**WHAT TO PRODUCE:** Output the full listing below exactly as it reads, and skip anything that is a picture.

**THE DATA:**
★ ★ ★ ★

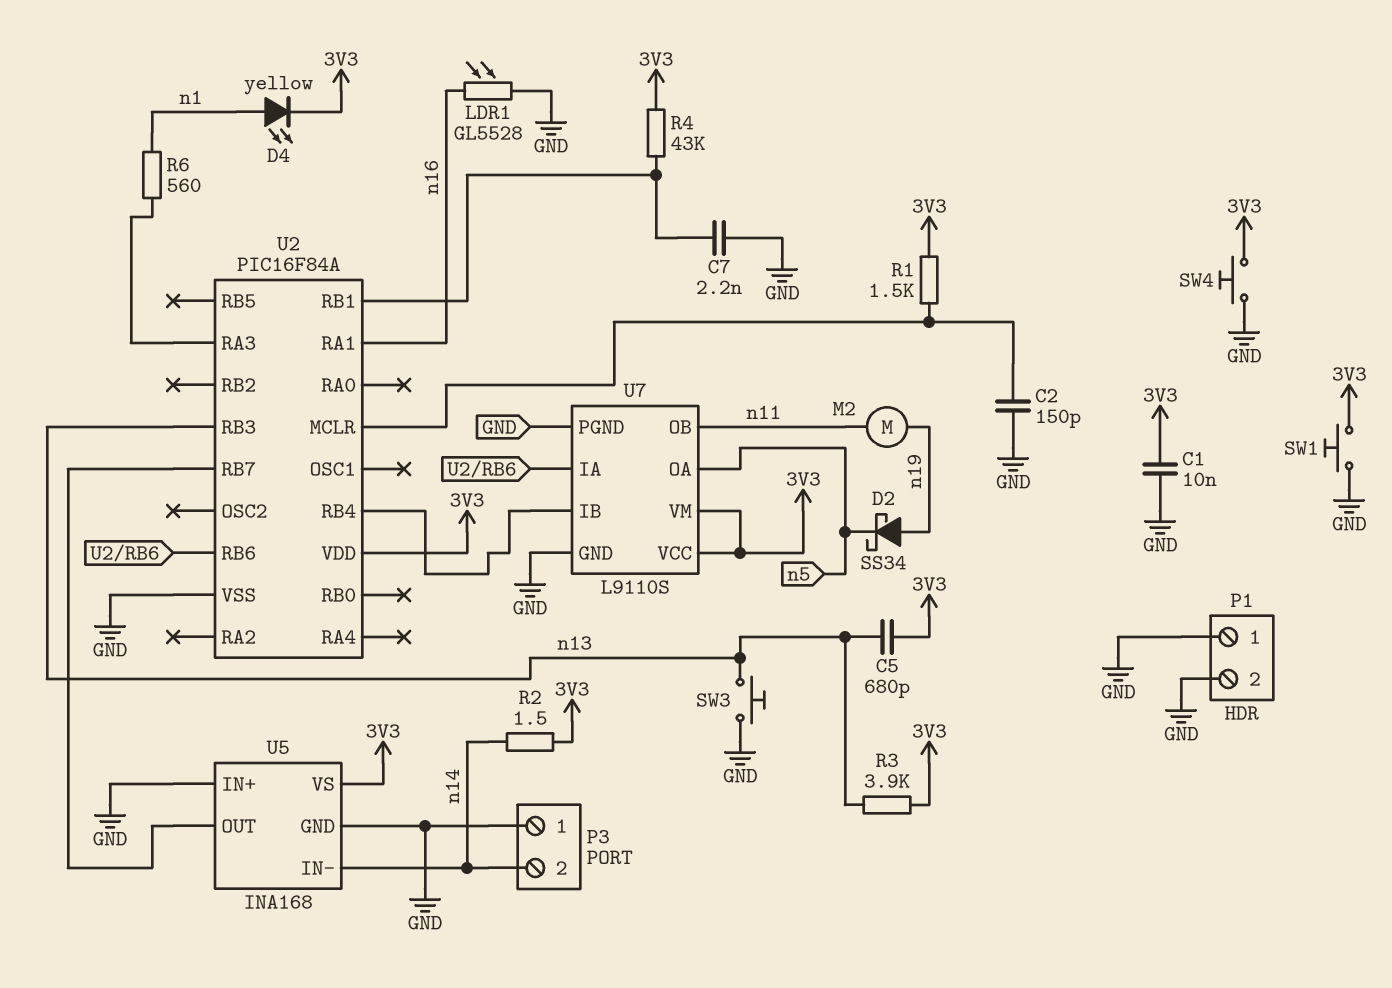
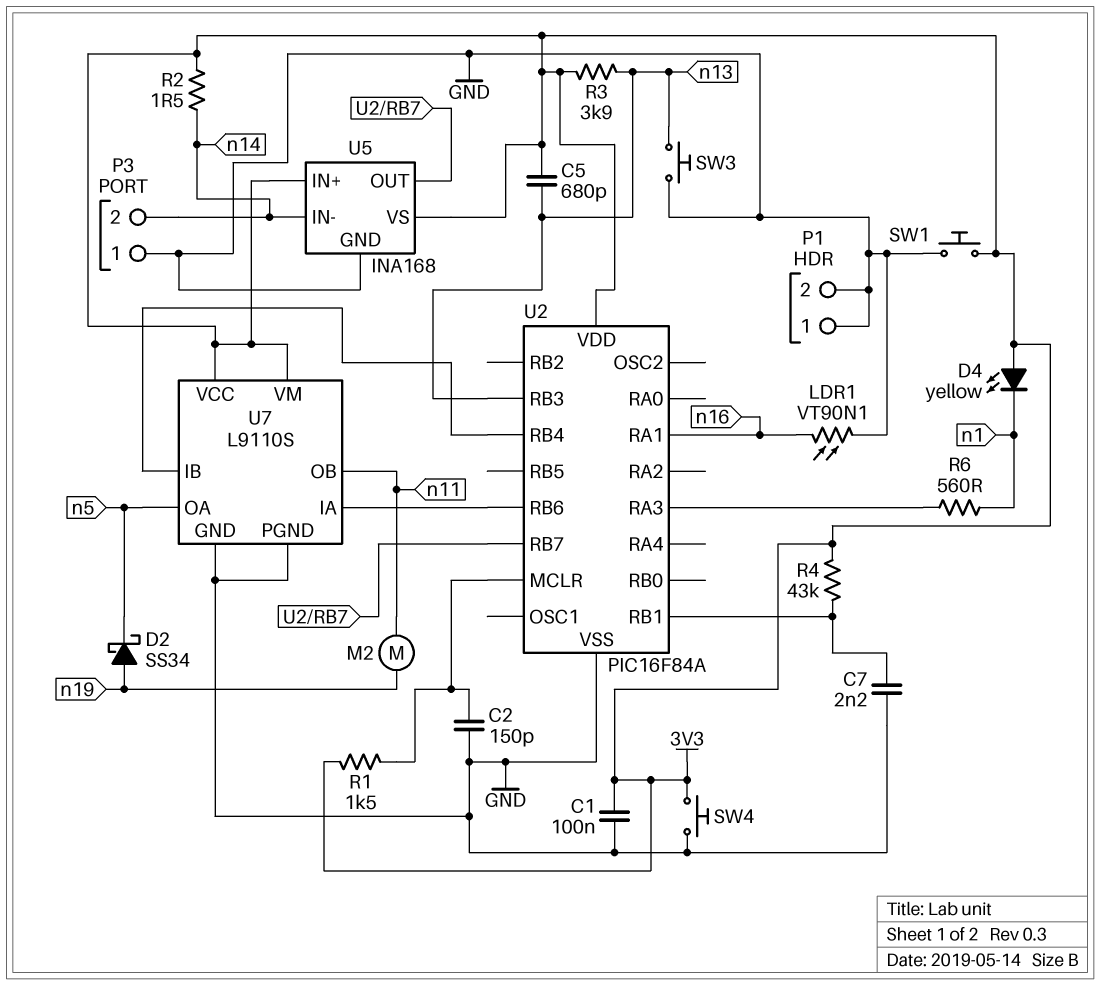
C1: 10nF (3V3, GND) -> 100nF (3V3, GND)
D4: LED yellow (A n1, K 3V3) -> LED yellow (A 3V3, K n1)
LDR1: GL5528 (GND, n16) -> VT90N1 (GND, n16)
U5 pin IN+: GND -> 3V3

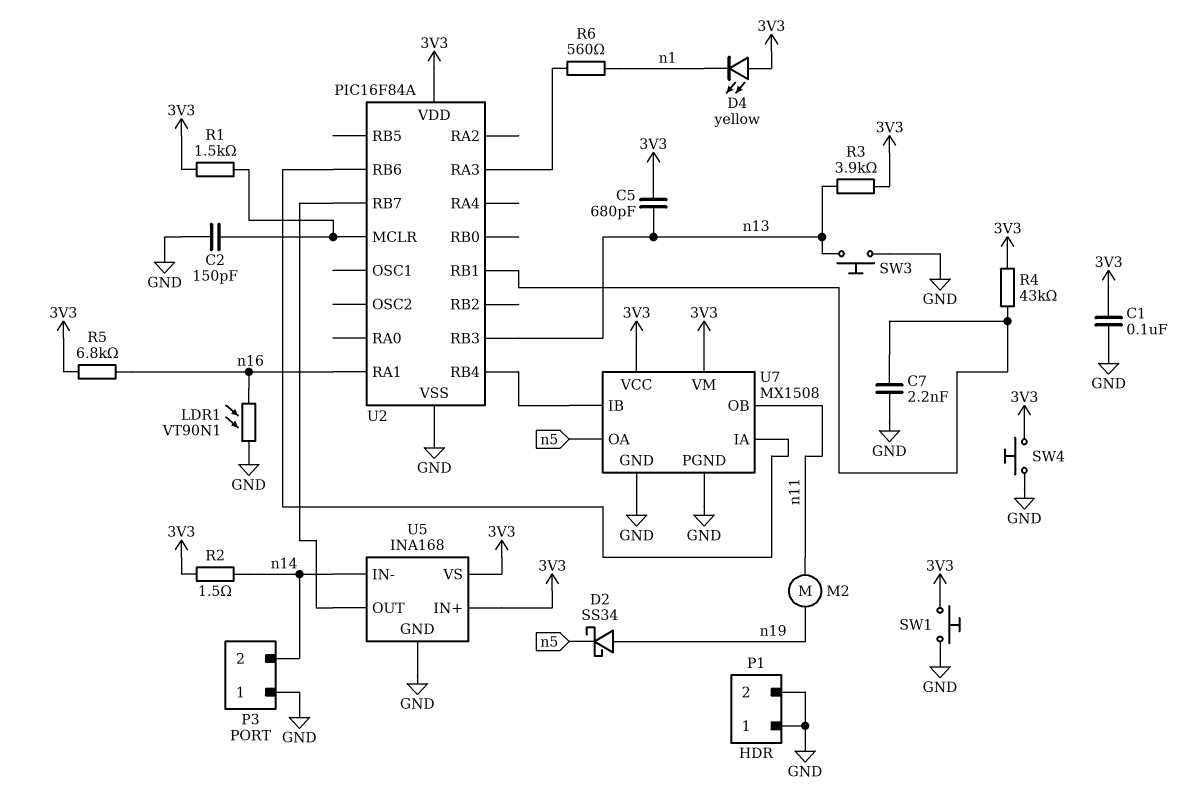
R5: none -> 6.8k (3V3, n16)
U7: L9110S -> MX1508

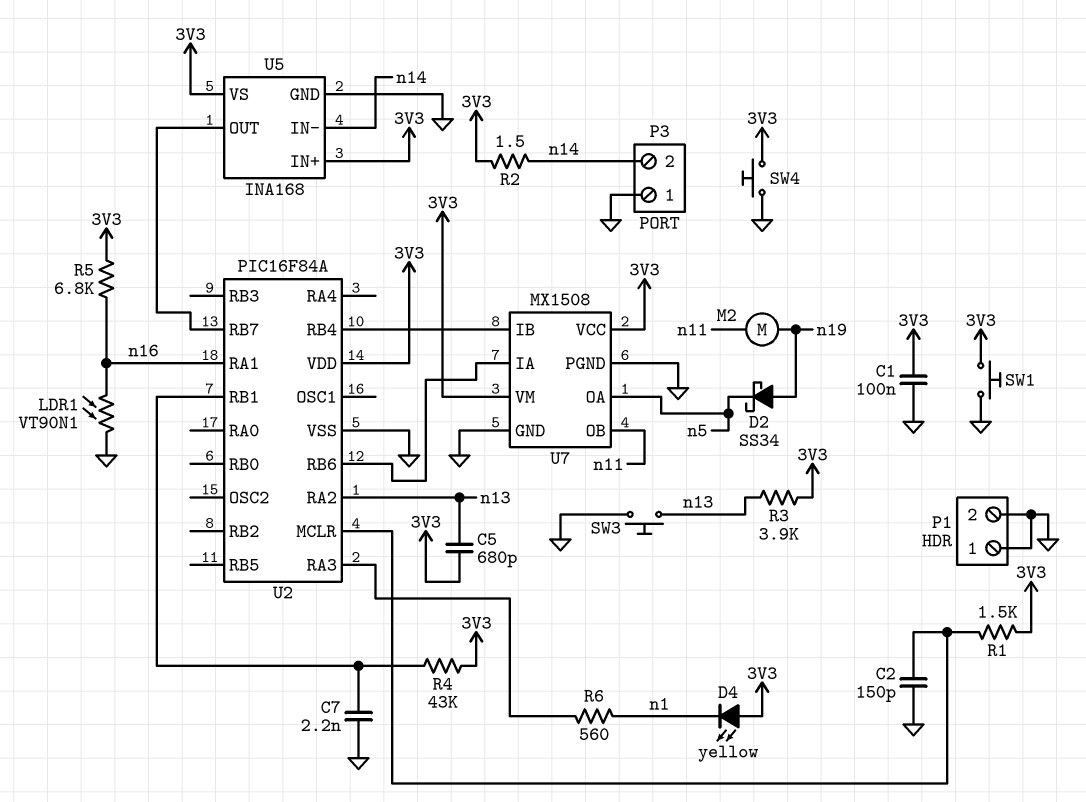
U2 pin RA2: none -> n13
U2 pin RB3: n13 -> none

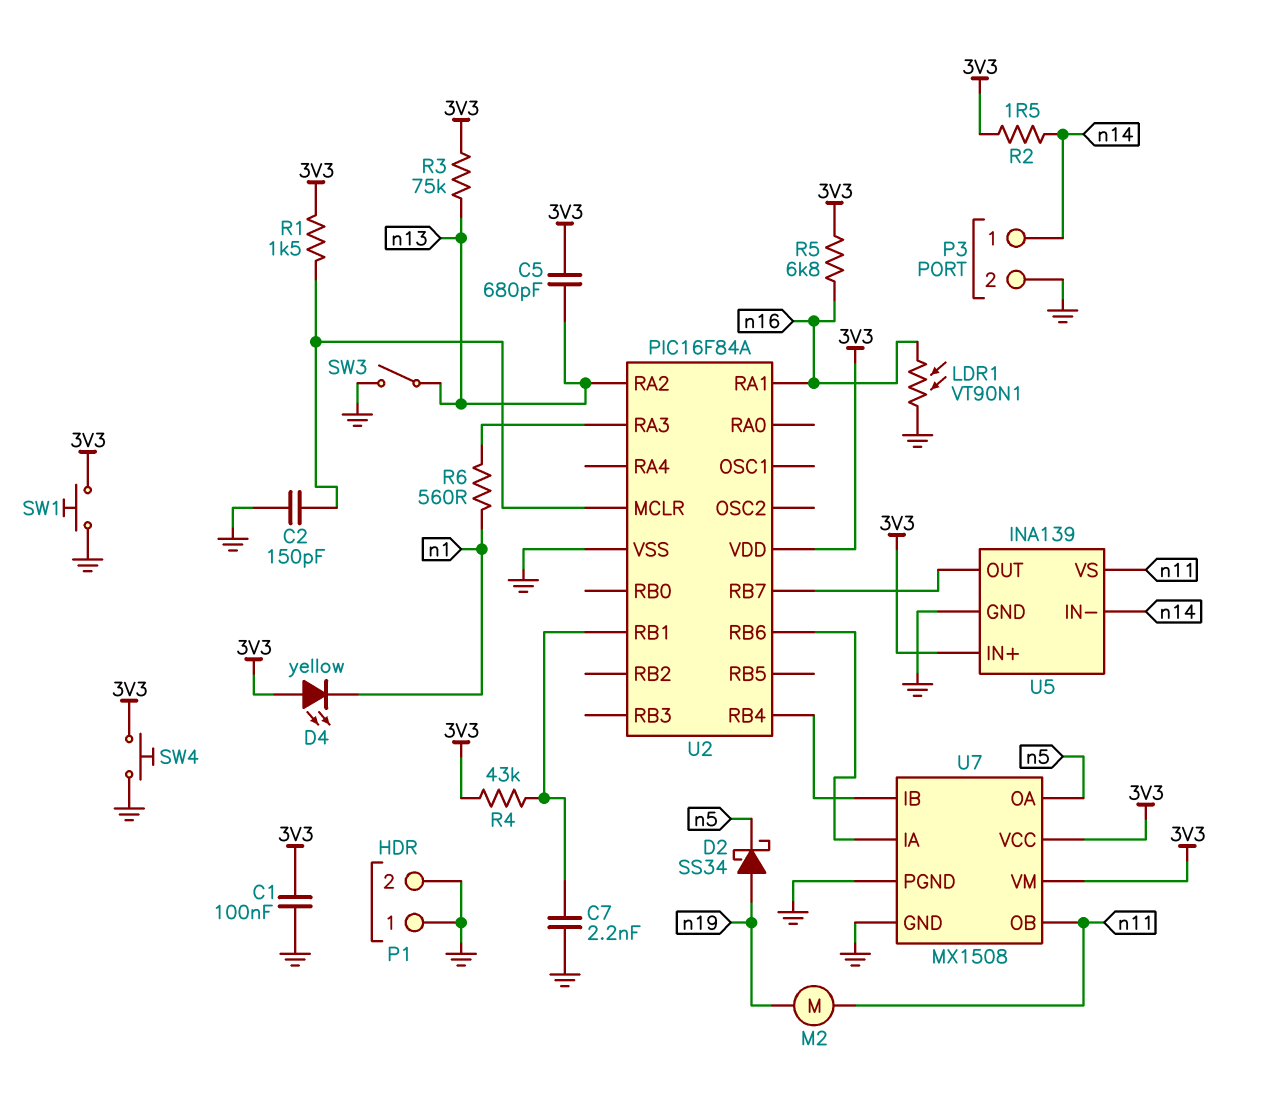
P3 pin 1: GND -> n14
P3 pin 2: n14 -> GND
R3: 3.9k (3V3, n13) -> 75k (3V3, n13)
SW3: button (GND, n13) -> switch (GND, n13)
U5: INA168 -> INA139
U5 pin VS: 3V3 -> n11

★ ★ ★ ★

**EXPECTED ANSWER:**
C1: 10nF (3V3, GND) -> 100nF (3V3, GND)
D4: LED yellow (A n1, K 3V3) -> LED yellow (A 3V3, K n1)
LDR1: GL5528 (GND, n16) -> VT90N1 (GND, n16)
U5 pin IN+: GND -> 3V3

R5: none -> 6.8k (3V3, n16)
U7: L9110S -> MX1508

U2 pin RA2: none -> n13
U2 pin RB3: n13 -> none

P3 pin 1: GND -> n14
P3 pin 2: n14 -> GND
R3: 3.9k (3V3, n13) -> 75k (3V3, n13)
SW3: button (GND, n13) -> switch (GND, n13)
U5: INA168 -> INA139
U5 pin VS: 3V3 -> n11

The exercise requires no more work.